What the task requires:
Search the records for the string "buffer" and copy every line where it turns up.

Change listing data:
== Segment start ==

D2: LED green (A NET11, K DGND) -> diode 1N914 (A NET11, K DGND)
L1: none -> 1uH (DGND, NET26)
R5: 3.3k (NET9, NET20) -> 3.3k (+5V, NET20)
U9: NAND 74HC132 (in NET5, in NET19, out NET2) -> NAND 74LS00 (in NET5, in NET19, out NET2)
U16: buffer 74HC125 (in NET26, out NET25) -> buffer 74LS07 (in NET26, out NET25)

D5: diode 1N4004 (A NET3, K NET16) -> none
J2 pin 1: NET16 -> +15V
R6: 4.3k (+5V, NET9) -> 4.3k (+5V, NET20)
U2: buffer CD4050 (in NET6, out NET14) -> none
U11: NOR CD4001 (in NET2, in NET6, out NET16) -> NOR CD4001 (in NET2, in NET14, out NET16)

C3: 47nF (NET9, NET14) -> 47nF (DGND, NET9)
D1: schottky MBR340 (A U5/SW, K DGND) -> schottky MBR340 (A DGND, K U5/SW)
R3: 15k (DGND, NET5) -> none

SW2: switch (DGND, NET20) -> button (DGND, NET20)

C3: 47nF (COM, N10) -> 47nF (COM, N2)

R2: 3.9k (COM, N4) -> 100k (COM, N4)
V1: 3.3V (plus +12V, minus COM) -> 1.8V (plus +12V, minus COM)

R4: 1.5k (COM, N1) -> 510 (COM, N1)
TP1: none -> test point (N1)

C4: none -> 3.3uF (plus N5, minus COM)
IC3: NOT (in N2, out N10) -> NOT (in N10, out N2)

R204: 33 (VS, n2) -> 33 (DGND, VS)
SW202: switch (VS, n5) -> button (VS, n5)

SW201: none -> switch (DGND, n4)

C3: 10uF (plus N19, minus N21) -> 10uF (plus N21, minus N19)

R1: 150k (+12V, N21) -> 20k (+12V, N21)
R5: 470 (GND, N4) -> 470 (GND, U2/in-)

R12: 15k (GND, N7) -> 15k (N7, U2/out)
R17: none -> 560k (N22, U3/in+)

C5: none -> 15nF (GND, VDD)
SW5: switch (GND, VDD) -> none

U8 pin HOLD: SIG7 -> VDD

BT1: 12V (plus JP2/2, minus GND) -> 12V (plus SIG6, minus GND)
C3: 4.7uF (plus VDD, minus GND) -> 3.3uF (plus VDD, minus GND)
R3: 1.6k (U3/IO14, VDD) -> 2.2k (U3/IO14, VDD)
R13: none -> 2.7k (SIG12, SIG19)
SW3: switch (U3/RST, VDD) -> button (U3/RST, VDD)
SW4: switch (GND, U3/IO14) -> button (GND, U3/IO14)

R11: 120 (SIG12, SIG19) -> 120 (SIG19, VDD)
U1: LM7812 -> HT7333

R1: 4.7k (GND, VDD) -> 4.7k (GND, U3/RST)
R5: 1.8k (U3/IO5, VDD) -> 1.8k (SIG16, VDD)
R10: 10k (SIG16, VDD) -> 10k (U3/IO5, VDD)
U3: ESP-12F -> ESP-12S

== Segment end ==

Worked solution:
U16: buffer 74HC125 (in NET26, out NET25) -> buffer 74LS07 (in NET26, out NET25)
U2: buffer CD4050 (in NET6, out NET14) -> none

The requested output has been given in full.